Problem statement: Write out, word for word, the line that contains "(394, 215) = (350, 229): grey" and each line after it down to the last line of the data below. Include nothing more.

START Material provided

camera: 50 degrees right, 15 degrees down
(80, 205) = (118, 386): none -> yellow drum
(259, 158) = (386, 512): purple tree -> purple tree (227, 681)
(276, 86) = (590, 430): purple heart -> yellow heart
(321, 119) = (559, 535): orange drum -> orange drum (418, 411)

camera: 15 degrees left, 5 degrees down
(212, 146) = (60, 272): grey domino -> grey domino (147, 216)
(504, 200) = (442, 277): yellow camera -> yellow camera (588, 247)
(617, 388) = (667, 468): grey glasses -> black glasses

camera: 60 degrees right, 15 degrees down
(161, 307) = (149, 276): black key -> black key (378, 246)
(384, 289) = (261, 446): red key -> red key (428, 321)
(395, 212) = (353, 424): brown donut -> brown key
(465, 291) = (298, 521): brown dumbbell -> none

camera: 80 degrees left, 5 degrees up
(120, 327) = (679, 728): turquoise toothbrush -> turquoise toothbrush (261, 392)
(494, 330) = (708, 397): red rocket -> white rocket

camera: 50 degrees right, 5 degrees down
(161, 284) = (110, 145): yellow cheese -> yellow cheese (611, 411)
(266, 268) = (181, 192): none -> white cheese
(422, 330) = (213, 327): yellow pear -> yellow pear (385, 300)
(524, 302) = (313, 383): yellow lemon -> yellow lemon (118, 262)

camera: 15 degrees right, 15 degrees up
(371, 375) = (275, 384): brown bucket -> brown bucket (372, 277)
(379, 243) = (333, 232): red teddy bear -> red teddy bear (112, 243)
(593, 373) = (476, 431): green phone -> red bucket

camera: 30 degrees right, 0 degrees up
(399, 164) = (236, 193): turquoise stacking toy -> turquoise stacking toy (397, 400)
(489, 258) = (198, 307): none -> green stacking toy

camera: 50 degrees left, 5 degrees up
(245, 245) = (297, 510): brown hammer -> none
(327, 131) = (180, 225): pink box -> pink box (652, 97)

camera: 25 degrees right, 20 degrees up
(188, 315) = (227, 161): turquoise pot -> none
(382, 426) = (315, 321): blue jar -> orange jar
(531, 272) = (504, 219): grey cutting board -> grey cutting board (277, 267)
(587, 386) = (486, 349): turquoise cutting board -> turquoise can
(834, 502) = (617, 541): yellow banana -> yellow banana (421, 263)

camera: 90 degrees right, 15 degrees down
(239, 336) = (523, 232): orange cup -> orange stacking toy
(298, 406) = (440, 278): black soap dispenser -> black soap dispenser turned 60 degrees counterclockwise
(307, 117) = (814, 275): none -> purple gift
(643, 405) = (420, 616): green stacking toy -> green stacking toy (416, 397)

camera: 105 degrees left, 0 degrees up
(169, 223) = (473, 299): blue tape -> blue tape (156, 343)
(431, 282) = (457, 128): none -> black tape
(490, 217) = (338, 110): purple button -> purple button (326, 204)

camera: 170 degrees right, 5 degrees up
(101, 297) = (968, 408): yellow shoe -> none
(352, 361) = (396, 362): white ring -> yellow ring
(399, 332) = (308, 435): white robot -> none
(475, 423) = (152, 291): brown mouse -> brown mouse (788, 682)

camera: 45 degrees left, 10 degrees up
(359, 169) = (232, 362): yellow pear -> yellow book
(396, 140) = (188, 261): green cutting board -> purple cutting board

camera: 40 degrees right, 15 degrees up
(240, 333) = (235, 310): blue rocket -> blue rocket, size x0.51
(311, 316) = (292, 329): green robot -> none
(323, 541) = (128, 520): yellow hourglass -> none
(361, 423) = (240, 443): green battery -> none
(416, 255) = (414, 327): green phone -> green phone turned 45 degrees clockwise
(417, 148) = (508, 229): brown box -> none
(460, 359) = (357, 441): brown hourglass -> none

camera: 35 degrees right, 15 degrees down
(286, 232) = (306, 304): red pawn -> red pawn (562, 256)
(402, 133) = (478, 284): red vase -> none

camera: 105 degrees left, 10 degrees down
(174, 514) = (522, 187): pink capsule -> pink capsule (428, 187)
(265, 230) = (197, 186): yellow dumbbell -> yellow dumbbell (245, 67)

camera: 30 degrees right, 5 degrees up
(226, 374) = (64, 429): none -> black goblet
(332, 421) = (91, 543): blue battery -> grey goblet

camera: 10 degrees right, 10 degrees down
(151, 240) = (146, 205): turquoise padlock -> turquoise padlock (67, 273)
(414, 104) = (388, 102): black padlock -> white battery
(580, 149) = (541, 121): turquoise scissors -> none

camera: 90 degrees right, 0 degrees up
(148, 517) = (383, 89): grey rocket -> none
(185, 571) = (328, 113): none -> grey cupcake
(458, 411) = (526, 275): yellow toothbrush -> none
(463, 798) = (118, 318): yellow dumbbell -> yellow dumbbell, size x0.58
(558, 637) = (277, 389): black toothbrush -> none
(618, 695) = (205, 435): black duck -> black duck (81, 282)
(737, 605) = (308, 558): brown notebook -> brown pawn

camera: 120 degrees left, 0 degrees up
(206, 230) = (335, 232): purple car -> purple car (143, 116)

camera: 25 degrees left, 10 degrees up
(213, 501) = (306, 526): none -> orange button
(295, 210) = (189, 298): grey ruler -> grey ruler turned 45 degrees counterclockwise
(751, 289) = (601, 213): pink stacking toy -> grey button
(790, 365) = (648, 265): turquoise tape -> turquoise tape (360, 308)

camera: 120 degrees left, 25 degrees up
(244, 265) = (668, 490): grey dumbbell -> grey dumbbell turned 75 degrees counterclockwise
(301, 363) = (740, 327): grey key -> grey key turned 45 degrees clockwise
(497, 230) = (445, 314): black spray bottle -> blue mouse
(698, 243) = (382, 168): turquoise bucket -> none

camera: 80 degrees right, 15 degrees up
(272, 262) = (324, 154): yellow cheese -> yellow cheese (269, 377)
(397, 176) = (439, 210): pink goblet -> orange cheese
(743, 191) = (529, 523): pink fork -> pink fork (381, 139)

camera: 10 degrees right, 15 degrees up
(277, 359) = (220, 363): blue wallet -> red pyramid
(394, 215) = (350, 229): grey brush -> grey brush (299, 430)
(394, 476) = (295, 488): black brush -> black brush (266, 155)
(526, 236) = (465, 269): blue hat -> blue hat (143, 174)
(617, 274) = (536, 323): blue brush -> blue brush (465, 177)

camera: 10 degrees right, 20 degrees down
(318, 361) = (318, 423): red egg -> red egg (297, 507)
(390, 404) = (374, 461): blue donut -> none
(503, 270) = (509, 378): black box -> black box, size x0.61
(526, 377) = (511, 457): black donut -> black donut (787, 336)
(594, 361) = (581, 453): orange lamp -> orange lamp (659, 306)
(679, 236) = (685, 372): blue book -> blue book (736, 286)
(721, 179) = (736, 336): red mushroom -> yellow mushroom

END Material provided

Answer for the task:
(394, 215) = (350, 229): grey brush -> grey brush (299, 430)
(394, 476) = (295, 488): black brush -> black brush (266, 155)
(526, 236) = (465, 269): blue hat -> blue hat (143, 174)
(617, 274) = (536, 323): blue brush -> blue brush (465, 177)

camera: 10 degrees right, 20 degrees down
(318, 361) = (318, 423): red egg -> red egg (297, 507)
(390, 404) = (374, 461): blue donut -> none
(503, 270) = (509, 378): black box -> black box, size x0.61
(526, 377) = (511, 457): black donut -> black donut (787, 336)
(594, 361) = (581, 453): orange lamp -> orange lamp (659, 306)
(679, 236) = (685, 372): blue book -> blue book (736, 286)
(721, 179) = (736, 336): red mushroom -> yellow mushroom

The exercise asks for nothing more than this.